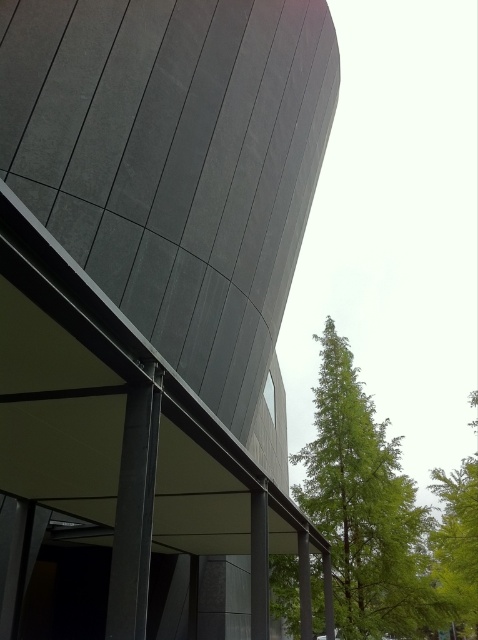
Consider the image. You are standing in front of the matte gray building at center and want to take a photo of the green leafy tree at upper right. Which direction should you face to ensure the tree is in the frame?

The matte gray building at center is positioned on the left side of green leafy tree at upper right, so you should face towards the right to include the tree in your photo.

You are standing 50 feet away from a modern building with dark gray panels. There is a point labeled as point (358, 550) on the building. If you want to reach that point by walking straight towards it, will you be able to touch it before reaching the building?

The distance of point (358, 550) from viewer is 46.22 feet. Since you are initially 50 feet away from the building, you will reach the building before touching the point as the point is closer than your initial distance.

You are an architect evaluating the proportions of the matte gray building at center and the green leafy tree at upper right. Which structure is taller?

The matte gray building at center is taller than the green leafy tree at upper right according to the description.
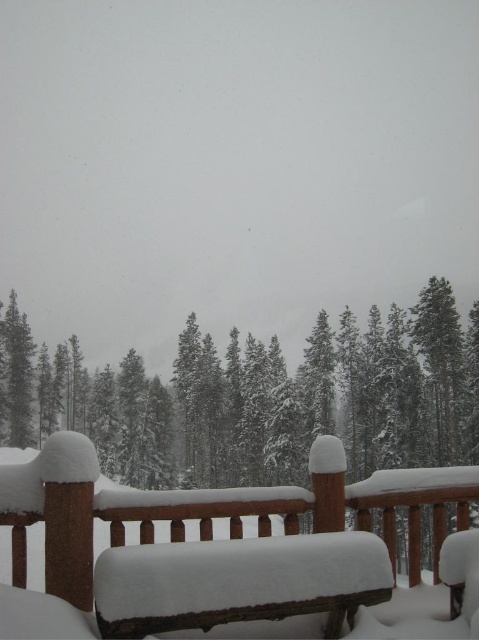
You are standing on the wooden deck and want to place a small potted plant exactly at the point (x=273, y=618). Considering the snow coverage on the deck, is this location safe and clear of snow?

The point (x=273, y=618) is 9.26 feet from the viewer, so placing the potted plant there would be safe as it is likely clear of snow since the snow is mentioned to be on the bench and railing but not explicitly on the deck itself.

───

**The task**
Reproduce the material word for word, from the line with "The matte gray building at center is positioned" up to and including the line with "The distance of".

**Output**
The matte gray building at center is positioned on the left side of green leafy tree at upper right, so you should face towards the right to include the tree in your photo.

You are standing 50 feet away from a modern building with dark gray panels. There is a point labeled as point (358, 550) on the building. If you want to reach that point by walking straight towards it, will you be able to touch it before reaching the building?

The distance of point (358, 550) from viewer is 46.22 feet. Since you are initially 50 feet away from the building, you will reach the building before touching the point as the point is closer than your initial distance.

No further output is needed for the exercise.